--- Records shown Enclosed Below ---

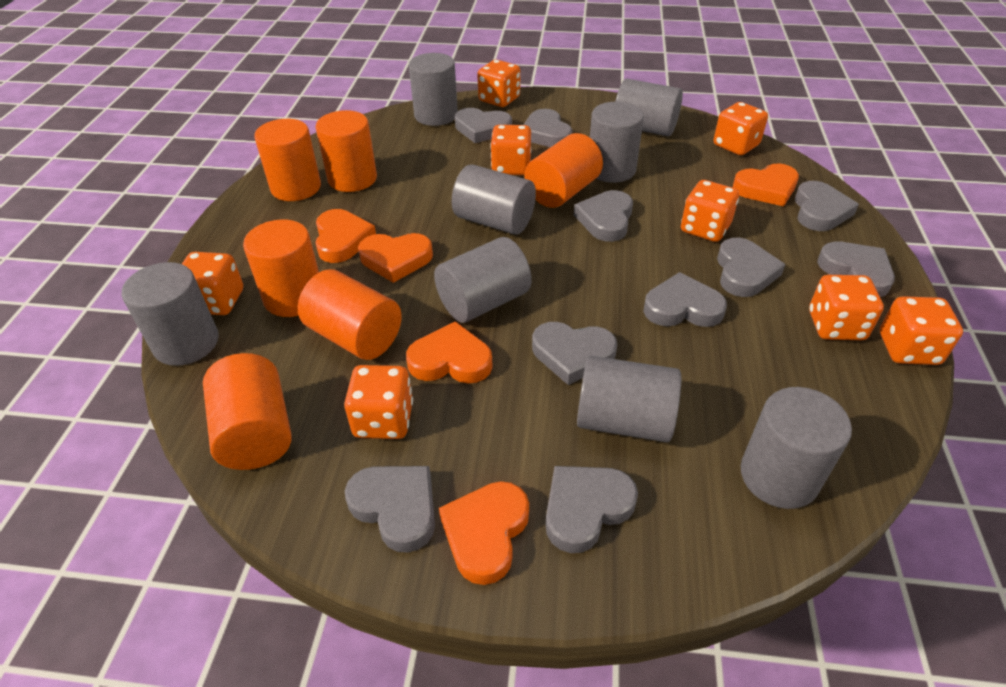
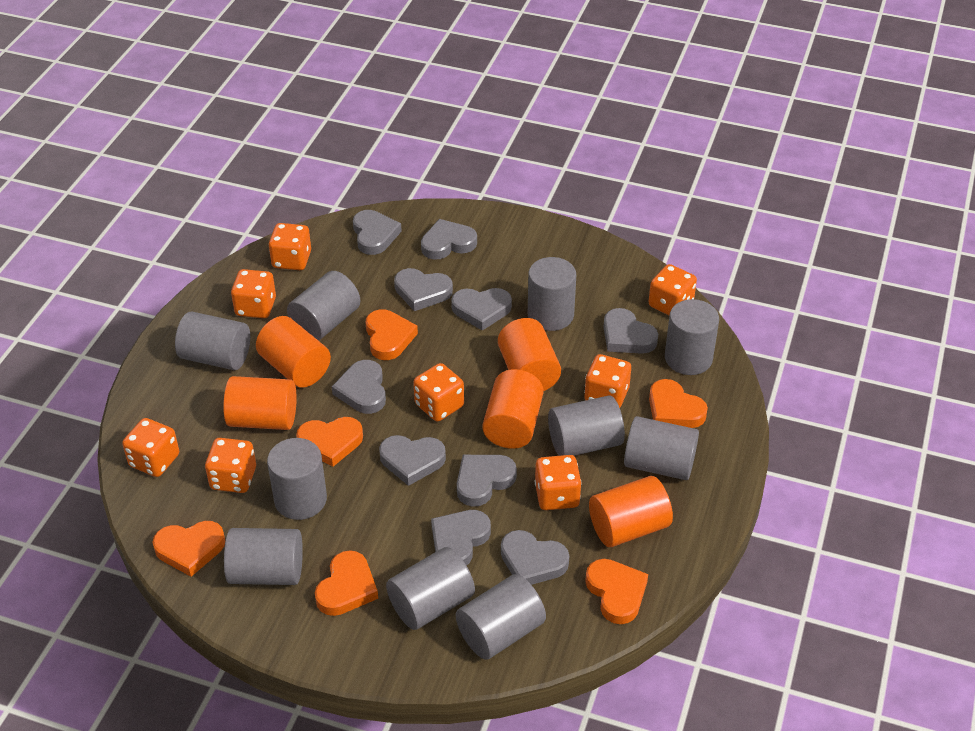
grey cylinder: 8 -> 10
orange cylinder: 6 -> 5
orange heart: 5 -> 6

--- End of Enclosed Records shown ---
--- Records shown Enclosed Below ---

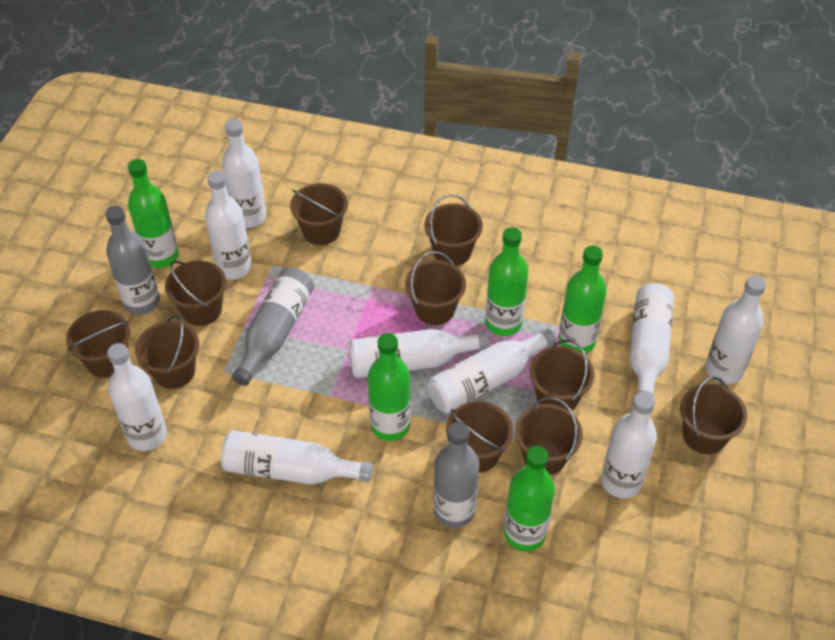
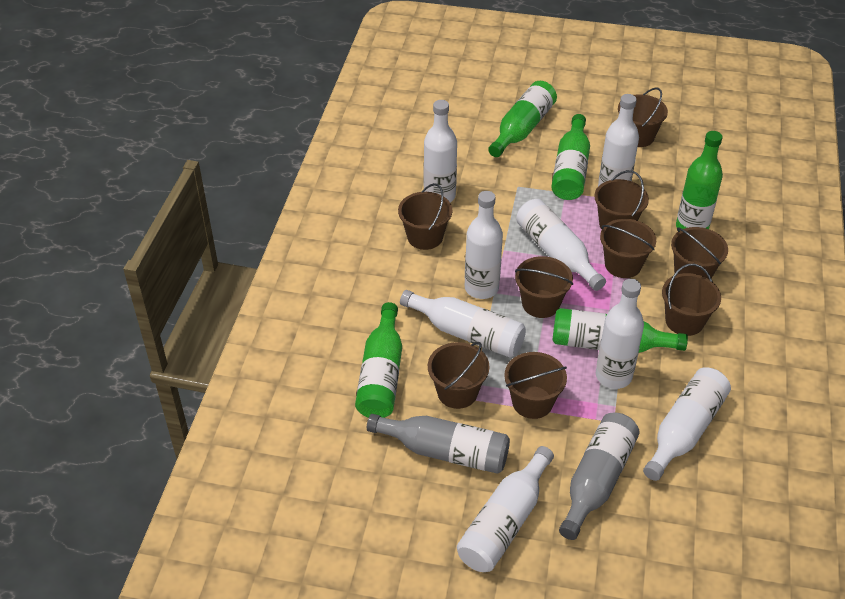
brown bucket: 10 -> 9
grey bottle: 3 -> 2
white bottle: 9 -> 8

--- End of Enclosed Records shown ---
--- Records shown Enclosed Below ---

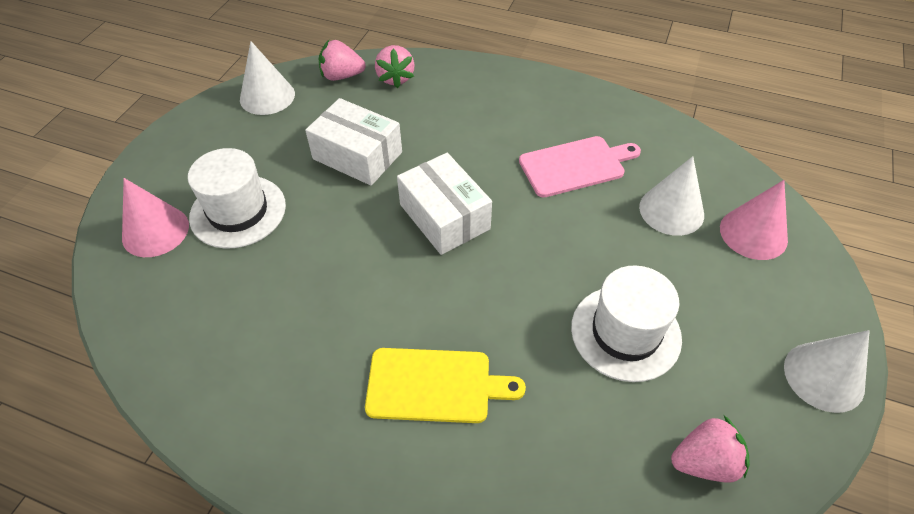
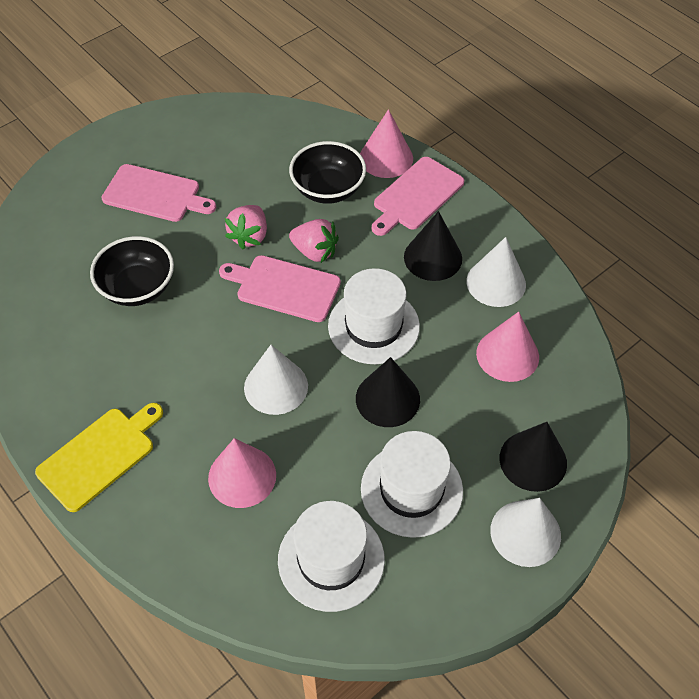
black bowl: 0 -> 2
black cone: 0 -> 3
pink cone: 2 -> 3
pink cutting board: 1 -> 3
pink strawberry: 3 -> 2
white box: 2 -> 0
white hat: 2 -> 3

--- End of Enclosed Records shown ---

— What is required —
Search the preceding listing for "pink", then copy every line that holds it.

— Response —
pink cone: 2 -> 3
pink cutting board: 1 -> 3
pink strawberry: 3 -> 2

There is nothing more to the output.